Count the lines of the records that contain the string "kern", and reply with that number alone.
┌─ Data listing
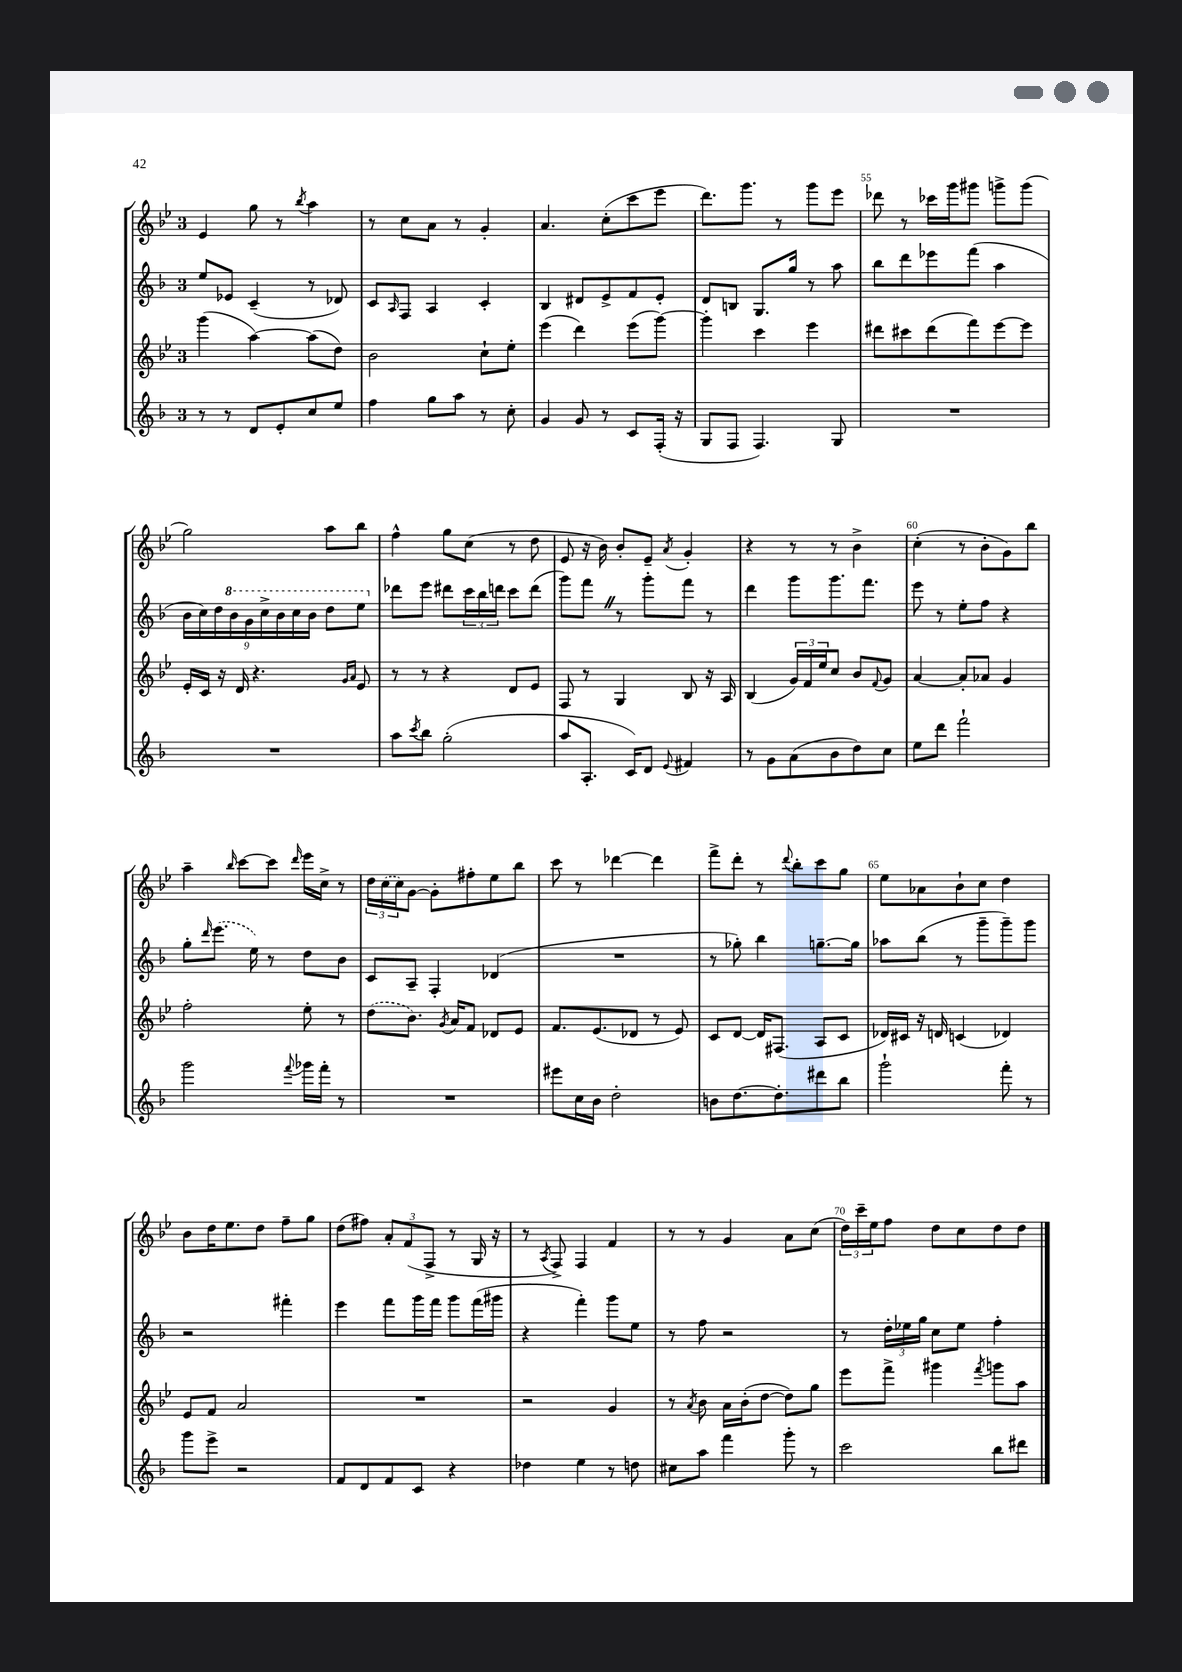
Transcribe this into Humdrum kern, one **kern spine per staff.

**kern	**kern	**kern	**kern
*staff4	*staff3	*staff2	*staff1
*clefG2	*clefG2	*clefG2	*clefG2
*k[b-]	*k[b-e-]	*k[b-]	*k[b-e-]
*M3/4	*M3/4	*M3/4	*M3/4
8r	(4ggg\	8ee/L	4e-/
8r	.	8e-/J	.
8d/L	[4aa\)	(4c~/	8gg\
8e'/	.	.	8r
.	.	.	8qbb-/
8cc/	(8aa\]L	8r	4aa\
8ee/J	8dd\J)	8d-/)	.
=	=	=	=
4ff\	2b-\	8c/L	8r
.	.	16qqA/	.
.	.	8F/J	8cc\L
8gg\L	.	4A/	8a\J
8aa\J	.	.	8r
8r	8cc`\L	4c'/	4g'/
8cc'\	8ee-'\J	.	.
=	=	=	=
4g/	(4eee-\	4B-/	4.a/
8g/	4ddd\)	8d#/L	.
8r	.	8e^/	(8cc'\L
8c/L	(8eee-\L	8f/	8ccc\
(16F'/Jk	[8ggg\J)	8e'/J	8eee-\J
16r	.	.	.
=	=	=	=
8G/L	4ggg'\]	8d/L	8.ddd\L)
8F/J	.	8B/J	.
.	.	.	8.ggg\J
4.F/)	4ccc\	8.G/L	.
.	.	.	8r
.	.	16gg/Jk	.
.	4eee-\	8r	8ggg\L
8G/	.	8aa\	8eee-\J
=	=	=	=
2.r	8ddd#\L	8bb-\L	8ddd-\
.	8ccc#\	8ddd\	8r
.	(8ddd#\	8eee-\	16ccc-\LL
.	.	.	16ggg\J
.	8fff\)	(8fff\J	8ggg#\J
.	[8eee-\	4aa\	8ggg^\L
.	8eee-\]J	.	(8ggg\J
=	=	=	=
2.r	16e-'/LL	18b-\LL	2gg\)
.	.	18cc\)	.
.	16c/JJ	.	.
.	.	18dd\	.
.	16r	.	.
.	.	18bb-\	.
.	16d/	.	.
.	.	18gg\	.
.	4.r	.	.
.	.	18ccc^\	.
.	.	18bb-\	.
.	.	18ccc\	.
.	.	18bb-\JJ	.
.	.	8ddd\L	8aa\L
.	16qqg/LL	.	.
.	16qqa/JJ	.	.
.	8e-/	8eee\J	8bb-\J
=	=	=	=
8aa\L	8r	8ddd-\L	4ff^^\
8qccc/	.	.	.
8bb-\J	8r	8eee\J	.
(2gg'\	4r	8ddd#\L	8gg\L
.	.	24ccc\L	(8cc\J
.	.	24bb-\	.
.	.	24ddd\JJ	.
.	8d/L	8ccc\L	8r
.	8e-/J	(8ddd\J	8dd\
=	=	=	=
8aa/L	8F/	8ggg\L)	8e-/
8.A'/J	8r	8fff\J	16r
.	.	.	16b-\)
.	4G/	8r	8b-'/L
16c/LK)	.	.	.
8d/J	.	8ggg'\L	8e-~/J
8qqe/	.	.	8qa/
4f#/	8B-/	8fff\J	4g'/
.	16r	8r	.
.	16A/	.	.
=	=	=	=
8r	(4B-/	4ddd\	4r
8g\L	.	.	.
(8a\	24g/LL)	8ggg\L	8r
.	24f/	.	.
.	24ee-/J	.	.
8b-\	8cc/J	8.ggg\	8r
8dd\)	8b-/L	.	4b-^\
.	.	8.fff\J	.
.	8qqf/	.	.
8cc\J	8g/J	.	.
=	=	=	=
8ee\L	[4a/	8eee\	(4cc'\
8ddd\J	.	8r	.
2fff`\	8a'/]L	8ee'\L	8r
.	8a-/J	8ff\J	8b-'\L
.	4g/	4r	8g\)
.	.	.	8bb-\J
=	=	=	=
2ggg\	2ff'\	8gg'\L	4aa~\
.	.	16qqddd/	.
.	.	(8.eee\J	.
.	.	.	16qqbb-/
.	.	.	[8ccc\L
.	.	16ee\)	.
.	.	8r	8ccc\]J
8qqfff/	.	.	16qqddd/
16ggg-\LL	8ee-'\	8dd\L	16eee-\LL
16fff'\JJ	.	.	16cc^\JJ
8r	8r	8b-\J	8r
=	=	=	=
2.r	(8dd\L	8c/L	24dd\LL
.	.	.	(24cc\
.	.	.	24cc\J)
.	8.b-\J)	8A~/J	[8g\J
.	.	4F'/	8g'\]L
.	8qg/	.	.
.	16a/LK	.	.
.	8f/J	.	8ff#'\
.	8d-/L	(4d-/	8ee-\
.	8e-/J	.	8bb-\J
=	=	=	=
8eee#\L	8.f/L	2.r	8ccc\
16cc\L	.	.	8r
16b-\JJ	(8.e-/	.	.
2dd'\	.	.	[4ddd-\
.	8d-/J	.	.
.	8r	.	4ddd-\]
.	8e-/)	.	.
=	=	=	=
8b\L	8c/L	8r	8fff^\L
[8.dd\	[8d/J	8gg-'\)	8ddd'\J
.	16d/]LK	4bb-\	8r
8.dd'\]	(8.F#/J	.	.
.	.	.	8qqddd/
.	.	.	8bb-'\L
8ddd#\	8A/L	[8.gg~\L	8ccc\
8bb-\J	8c/J	.	8gg\J
.	.	16gg\]Jk	.
=	=	=	=
2ggg`\	16d-/LL)	8aa-\L	8ee-\L
.	16c#/JJ	.	.
.	16r	(8bb-\J	8a-\
.	16d/	.	.
.	(4c/	8r	8b-`\
.	.	8ggg~\L	8cc\J
8fff'\	4d-/)	8ggg~\)	4dd\
8r	.	8ggg\J	.
=	=	=	=
8ggg\L	8e-/L	2r	8b-\L
8eee^\J	8f/J	.	16dd\K
.	.	.	8.ee-\
2r	2a/	.	.
.	.	.	8dd\J
.	.	4fff#'\	8ff~\L
.	.	.	8gg\J
=	=	=	=
8f/L	2.r	4eee\	(8dd\L
8d/	.	.	8ff#\J)
8f/	.	8fff\L	12a'/L
.	.	.	(12f/
8c/J	.	16ggg\L	.
.	.	.	12F^/J
.	.	16fff\JJ	.
4r	.	8ggg\L	8r
.	.	(16fff\L	16G/
.	.	16ggg#\JJ	16r
=	=	=	=
4dd-\	2r	4r	8r
.	.	.	8qA/
.	.	.	8F^/)
4ee\	.	4fff'\)	4F/
8r	4g/	8ggg\L	4f/
8dd\	.	8ee\J	.
=	=	=	=
8cc#\L	8r	8r	8r
.	8qa/	.	.
8aa\J	8b-\	8ff\	8r
4fff\	16a\LL	2r	4g/
.	(16b-'\J	.	.
.	[8dd\J	.	.
8ggg'\	8dd\]L)	.	8a\L
8r	8gg\J	.	(8cc\J
=	=	=	=
2ccc\	8eee-\L	8r	24dd\LL)
.	.	.	24ccc~\
.	.	.	24ee-\J
.	8fff^\J	24dd'\LL	8ff\J
.	.	24ee-\	.
.	.	24gg\JJ	.
.	4ggg#\	8cc\L	8dd\L
.	.	8ee-\J	8cc\
.	8qfff/	.	.
8bb-\L	8ggg\L	4ff'\	8dd\
8ddd#\J	8aa\J	.	8dd\J
==	==	==	==
*-	*-	*-	*-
└─
= Solved exercise =
2